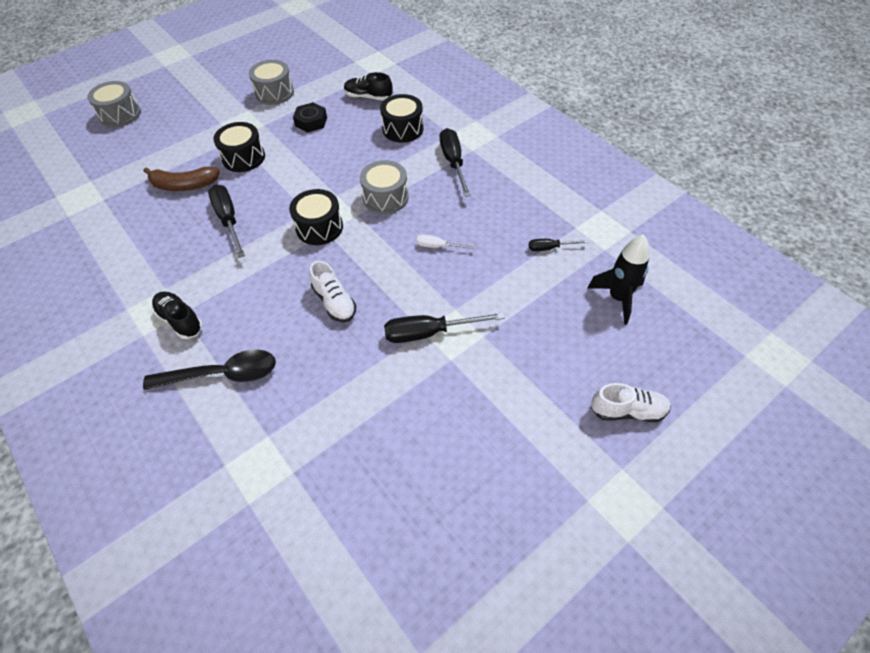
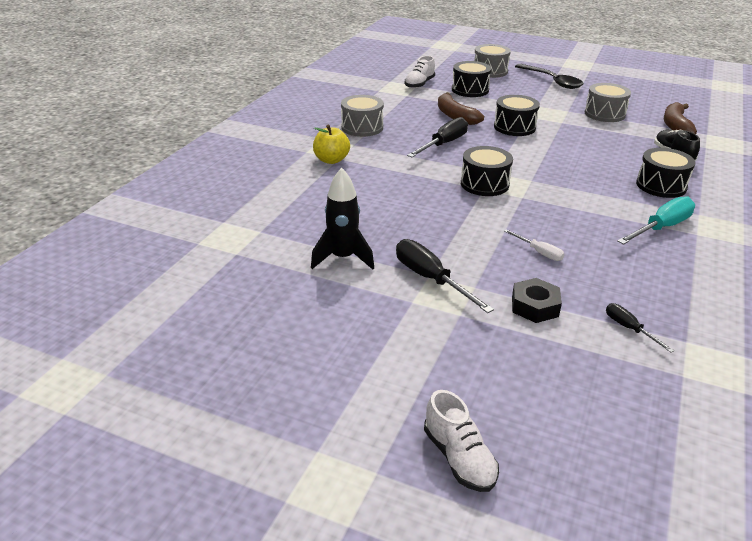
camera: 60 degrees right, 20 degrees down
(143, 148) = (470, 90): none -> black drum
(180, 320) = (331, 160): black shoe -> yellow apple
(221, 374) = (299, 193): black spoon -> black spoon (552, 81)
(311, 122) = (597, 140): black nut -> black nut (534, 306)
(329, 69) = (675, 126): none -> brown banana
(334, 302) = (414, 218): white shoe -> white shoe (419, 84)
(385, 198) = (561, 204): grey drum -> grey drum (362, 127)
(438, 246) = (539, 252): white screwdriver -> white screwdriver turned 150 degrees clockwise
(453, 162) = (661, 228): black screwdriver -> turquoise screwdriver
(618, 298) = (619, 407): black rocket -> black rocket (343, 258)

# WHAT NEEDS TO BE DONE
Using the records above, copy exactly the lines from the one containing "(311, 122) = (597, 140): black" through the last, inclusive, and nothing else.

# RESULT OF THIS EXERCISE
(311, 122) = (597, 140): black nut -> black nut (534, 306)
(329, 69) = (675, 126): none -> brown banana
(334, 302) = (414, 218): white shoe -> white shoe (419, 84)
(385, 198) = (561, 204): grey drum -> grey drum (362, 127)
(438, 246) = (539, 252): white screwdriver -> white screwdriver turned 150 degrees clockwise
(453, 162) = (661, 228): black screwdriver -> turquoise screwdriver
(618, 298) = (619, 407): black rocket -> black rocket (343, 258)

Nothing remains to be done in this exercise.